What you have to do: Pull out each line of the material below that contains the string "with", copying those lines unchanged.

**** Information provided ****

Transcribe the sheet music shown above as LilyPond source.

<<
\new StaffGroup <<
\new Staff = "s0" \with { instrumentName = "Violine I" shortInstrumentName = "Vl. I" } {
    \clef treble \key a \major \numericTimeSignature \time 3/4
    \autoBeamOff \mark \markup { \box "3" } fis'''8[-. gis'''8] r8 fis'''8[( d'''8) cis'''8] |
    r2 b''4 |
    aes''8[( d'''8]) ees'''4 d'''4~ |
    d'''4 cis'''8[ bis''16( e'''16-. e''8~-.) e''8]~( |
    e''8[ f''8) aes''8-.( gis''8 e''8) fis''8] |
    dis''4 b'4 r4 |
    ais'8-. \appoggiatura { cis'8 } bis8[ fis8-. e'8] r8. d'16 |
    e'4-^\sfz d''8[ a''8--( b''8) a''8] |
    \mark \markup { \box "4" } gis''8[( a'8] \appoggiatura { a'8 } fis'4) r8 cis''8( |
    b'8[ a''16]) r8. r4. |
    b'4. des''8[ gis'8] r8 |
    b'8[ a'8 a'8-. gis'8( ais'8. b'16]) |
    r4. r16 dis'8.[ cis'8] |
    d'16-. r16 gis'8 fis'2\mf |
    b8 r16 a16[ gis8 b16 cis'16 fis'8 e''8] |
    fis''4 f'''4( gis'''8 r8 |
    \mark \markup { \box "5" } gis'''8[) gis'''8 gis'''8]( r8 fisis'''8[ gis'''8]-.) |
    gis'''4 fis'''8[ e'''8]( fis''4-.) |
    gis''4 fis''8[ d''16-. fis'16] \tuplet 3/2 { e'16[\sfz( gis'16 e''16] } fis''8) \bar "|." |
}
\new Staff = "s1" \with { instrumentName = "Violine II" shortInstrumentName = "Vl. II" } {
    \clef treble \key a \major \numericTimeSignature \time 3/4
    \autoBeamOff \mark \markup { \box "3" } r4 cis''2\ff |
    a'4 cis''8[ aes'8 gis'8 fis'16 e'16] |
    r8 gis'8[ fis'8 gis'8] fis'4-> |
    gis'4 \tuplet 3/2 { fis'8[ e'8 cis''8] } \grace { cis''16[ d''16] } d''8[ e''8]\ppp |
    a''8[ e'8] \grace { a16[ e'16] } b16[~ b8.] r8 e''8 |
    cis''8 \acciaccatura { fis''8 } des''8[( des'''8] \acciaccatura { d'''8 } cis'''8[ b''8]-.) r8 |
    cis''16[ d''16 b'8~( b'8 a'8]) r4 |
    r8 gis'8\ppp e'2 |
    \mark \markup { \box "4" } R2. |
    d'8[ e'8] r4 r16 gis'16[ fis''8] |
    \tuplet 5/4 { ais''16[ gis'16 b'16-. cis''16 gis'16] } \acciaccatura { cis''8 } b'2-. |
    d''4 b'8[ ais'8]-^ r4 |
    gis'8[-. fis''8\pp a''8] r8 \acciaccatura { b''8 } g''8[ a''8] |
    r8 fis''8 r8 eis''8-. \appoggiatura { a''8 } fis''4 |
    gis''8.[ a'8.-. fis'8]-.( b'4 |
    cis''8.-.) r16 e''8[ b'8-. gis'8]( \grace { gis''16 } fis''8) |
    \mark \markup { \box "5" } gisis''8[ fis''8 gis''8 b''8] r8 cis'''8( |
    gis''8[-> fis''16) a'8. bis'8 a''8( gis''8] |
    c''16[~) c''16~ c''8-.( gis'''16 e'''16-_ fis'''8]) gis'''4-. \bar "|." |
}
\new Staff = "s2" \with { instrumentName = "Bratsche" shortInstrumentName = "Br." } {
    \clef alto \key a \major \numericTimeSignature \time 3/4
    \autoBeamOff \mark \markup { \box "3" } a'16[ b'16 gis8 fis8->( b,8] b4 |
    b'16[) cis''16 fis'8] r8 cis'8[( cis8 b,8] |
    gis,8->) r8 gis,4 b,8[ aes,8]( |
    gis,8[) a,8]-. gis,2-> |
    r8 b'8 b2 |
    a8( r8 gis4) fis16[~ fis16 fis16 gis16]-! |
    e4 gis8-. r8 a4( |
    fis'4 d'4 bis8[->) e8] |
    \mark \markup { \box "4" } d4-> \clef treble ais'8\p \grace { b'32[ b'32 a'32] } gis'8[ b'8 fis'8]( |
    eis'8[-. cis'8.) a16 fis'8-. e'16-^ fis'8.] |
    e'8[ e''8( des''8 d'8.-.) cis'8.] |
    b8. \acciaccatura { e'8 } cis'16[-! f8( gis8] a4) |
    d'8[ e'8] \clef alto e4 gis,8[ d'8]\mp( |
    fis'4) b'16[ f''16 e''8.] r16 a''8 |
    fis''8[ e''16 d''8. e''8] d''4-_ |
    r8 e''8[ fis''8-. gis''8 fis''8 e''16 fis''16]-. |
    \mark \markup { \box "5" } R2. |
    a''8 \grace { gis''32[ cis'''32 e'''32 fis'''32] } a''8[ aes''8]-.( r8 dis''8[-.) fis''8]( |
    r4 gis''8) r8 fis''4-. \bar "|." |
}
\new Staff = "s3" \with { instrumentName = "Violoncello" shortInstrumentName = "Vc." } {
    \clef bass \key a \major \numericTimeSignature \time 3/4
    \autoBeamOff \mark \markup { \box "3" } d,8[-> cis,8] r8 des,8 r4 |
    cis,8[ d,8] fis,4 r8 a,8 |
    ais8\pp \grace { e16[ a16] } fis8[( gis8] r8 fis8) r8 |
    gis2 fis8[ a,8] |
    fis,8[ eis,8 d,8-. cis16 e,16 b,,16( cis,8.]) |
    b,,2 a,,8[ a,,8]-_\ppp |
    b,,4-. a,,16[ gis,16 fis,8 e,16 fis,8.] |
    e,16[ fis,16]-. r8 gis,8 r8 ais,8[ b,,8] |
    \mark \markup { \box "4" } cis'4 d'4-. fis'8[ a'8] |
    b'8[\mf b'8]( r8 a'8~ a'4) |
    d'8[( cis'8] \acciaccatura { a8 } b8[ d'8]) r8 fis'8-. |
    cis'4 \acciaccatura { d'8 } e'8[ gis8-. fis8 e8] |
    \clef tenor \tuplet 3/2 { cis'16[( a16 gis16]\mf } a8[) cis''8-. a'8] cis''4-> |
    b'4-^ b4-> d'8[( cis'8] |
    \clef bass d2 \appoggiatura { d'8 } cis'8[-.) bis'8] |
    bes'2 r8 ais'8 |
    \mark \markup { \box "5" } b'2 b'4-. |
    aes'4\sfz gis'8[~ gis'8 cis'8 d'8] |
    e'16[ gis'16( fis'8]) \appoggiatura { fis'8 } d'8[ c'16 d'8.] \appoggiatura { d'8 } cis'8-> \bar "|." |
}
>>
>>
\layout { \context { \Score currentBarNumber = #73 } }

****

Answer to this exercise:
\new Staff = "s0" \with { instrumentName = "Violine I" shortInstrumentName = "Vl. I" } {
\new Staff = "s1" \with { instrumentName = "Violine II" shortInstrumentName = "Vl. II" } {
\new Staff = "s2" \with { instrumentName = "Bratsche" shortInstrumentName = "Br." } {
\new Staff = "s3" \with { instrumentName = "Violoncello" shortInstrumentName = "Vc." } {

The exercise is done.